SUPPLIED MATERIAL START

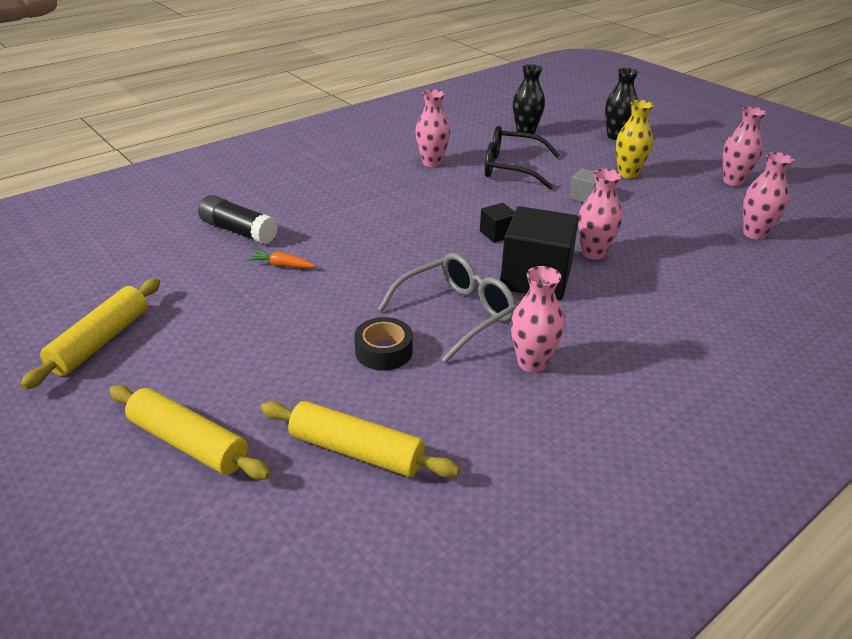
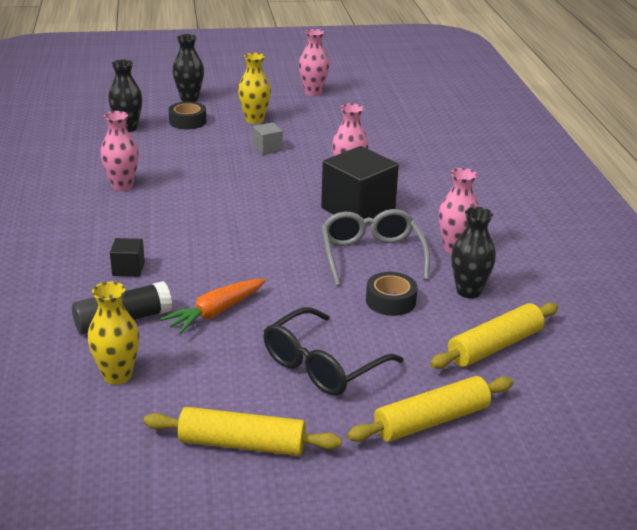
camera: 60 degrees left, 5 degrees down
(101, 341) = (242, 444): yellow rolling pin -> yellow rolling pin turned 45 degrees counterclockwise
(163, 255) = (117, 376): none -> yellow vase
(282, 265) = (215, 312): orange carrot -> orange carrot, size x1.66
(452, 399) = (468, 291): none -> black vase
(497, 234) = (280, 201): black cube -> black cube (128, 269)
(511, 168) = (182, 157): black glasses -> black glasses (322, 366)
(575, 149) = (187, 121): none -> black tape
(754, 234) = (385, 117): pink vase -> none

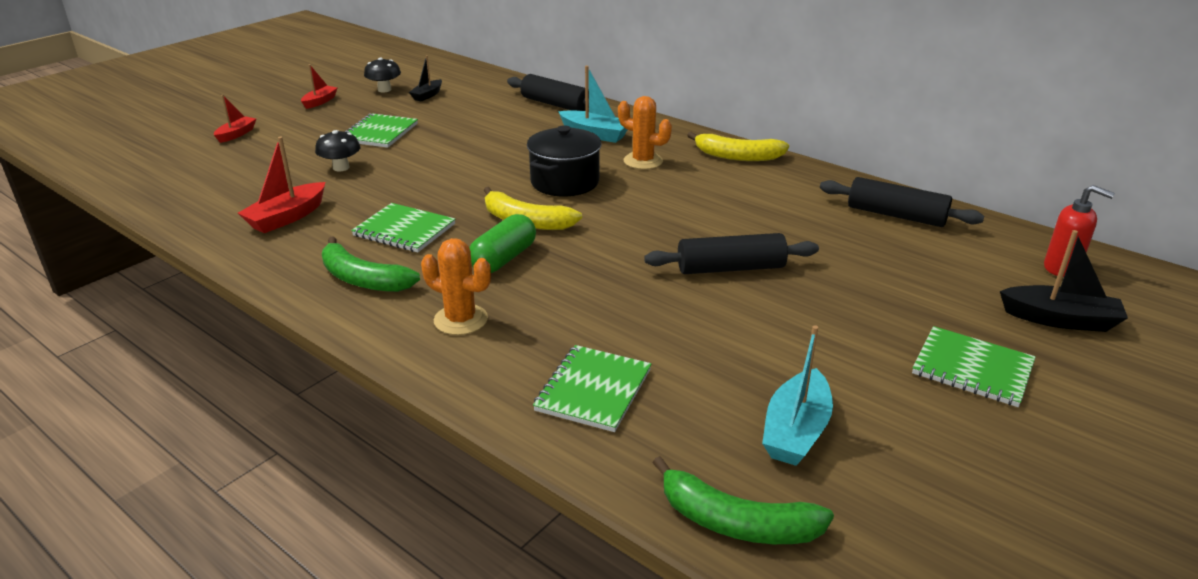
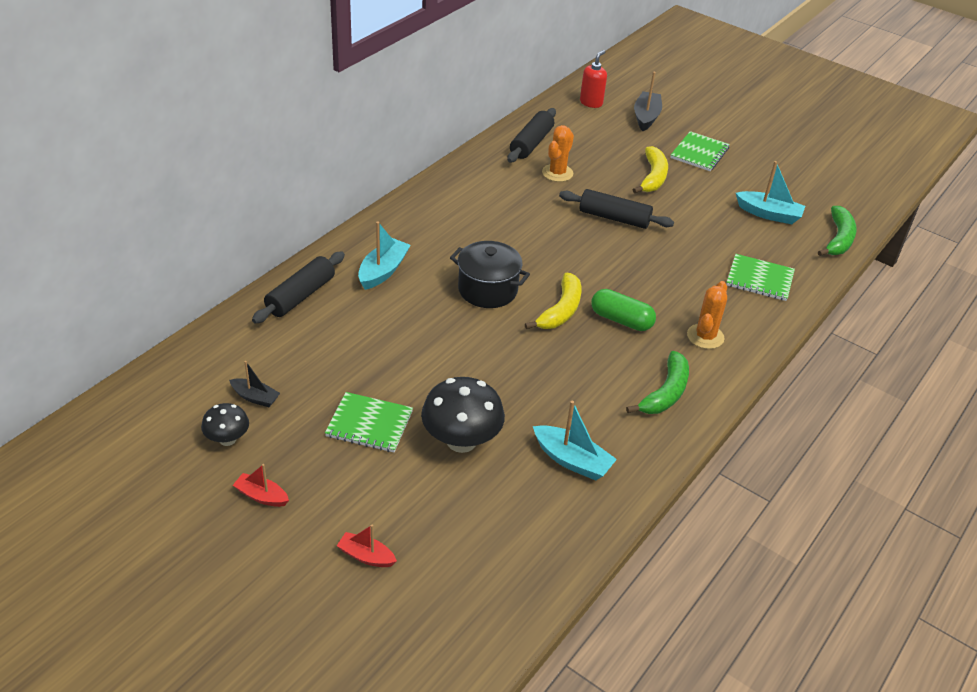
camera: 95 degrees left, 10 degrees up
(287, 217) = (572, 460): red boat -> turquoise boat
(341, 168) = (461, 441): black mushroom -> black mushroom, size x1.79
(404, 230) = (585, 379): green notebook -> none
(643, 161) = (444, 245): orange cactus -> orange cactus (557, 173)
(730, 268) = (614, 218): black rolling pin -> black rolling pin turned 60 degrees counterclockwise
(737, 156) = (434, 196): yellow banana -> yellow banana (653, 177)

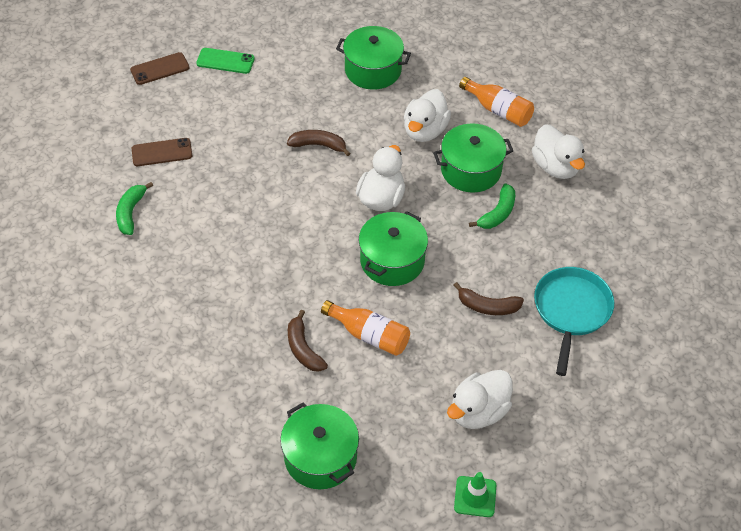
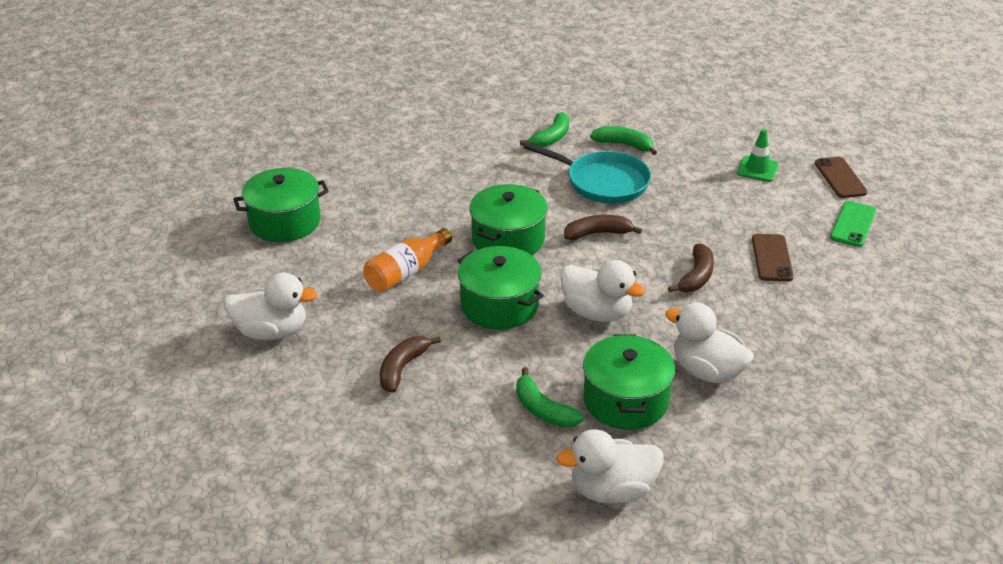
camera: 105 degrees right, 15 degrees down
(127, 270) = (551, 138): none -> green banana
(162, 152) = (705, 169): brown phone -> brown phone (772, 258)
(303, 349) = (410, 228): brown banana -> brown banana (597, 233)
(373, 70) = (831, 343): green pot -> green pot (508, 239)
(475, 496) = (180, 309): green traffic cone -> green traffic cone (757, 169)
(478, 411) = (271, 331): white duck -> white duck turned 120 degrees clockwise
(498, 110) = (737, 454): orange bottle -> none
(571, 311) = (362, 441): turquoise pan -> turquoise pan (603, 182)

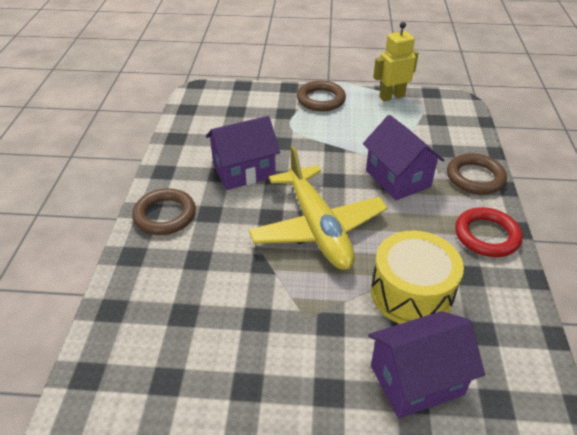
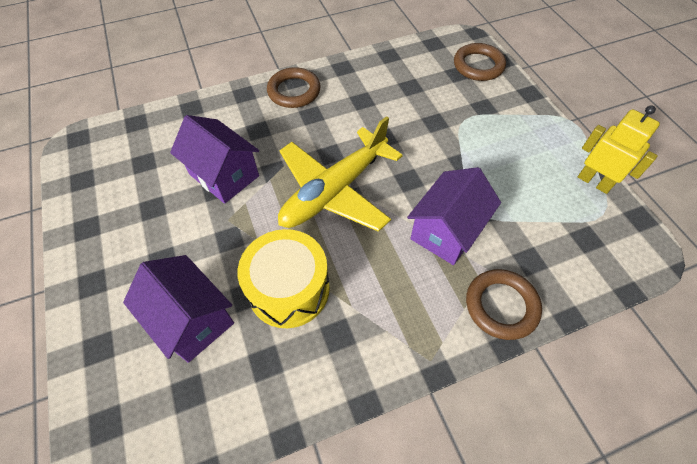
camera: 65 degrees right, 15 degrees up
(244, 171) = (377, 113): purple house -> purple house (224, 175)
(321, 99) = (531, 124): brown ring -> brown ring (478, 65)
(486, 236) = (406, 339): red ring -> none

SUPPLIED MATERIAL END

WORK TASK. Once the line containing "(162, 152) = (705, 169): brown" is found, write out exactly that line and each line after it through the end of the entries, omitting pictures.

COMPLETED TASK.
(162, 152) = (705, 169): brown phone -> brown phone (772, 258)
(303, 349) = (410, 228): brown banana -> brown banana (597, 233)
(373, 70) = (831, 343): green pot -> green pot (508, 239)
(475, 496) = (180, 309): green traffic cone -> green traffic cone (757, 169)
(478, 411) = (271, 331): white duck -> white duck turned 120 degrees clockwise
(498, 110) = (737, 454): orange bottle -> none
(571, 311) = (362, 441): turquoise pan -> turquoise pan (603, 182)

camera: 65 degrees right, 15 degrees up
(244, 171) = (377, 113): purple house -> purple house (224, 175)
(321, 99) = (531, 124): brown ring -> brown ring (478, 65)
(486, 236) = (406, 339): red ring -> none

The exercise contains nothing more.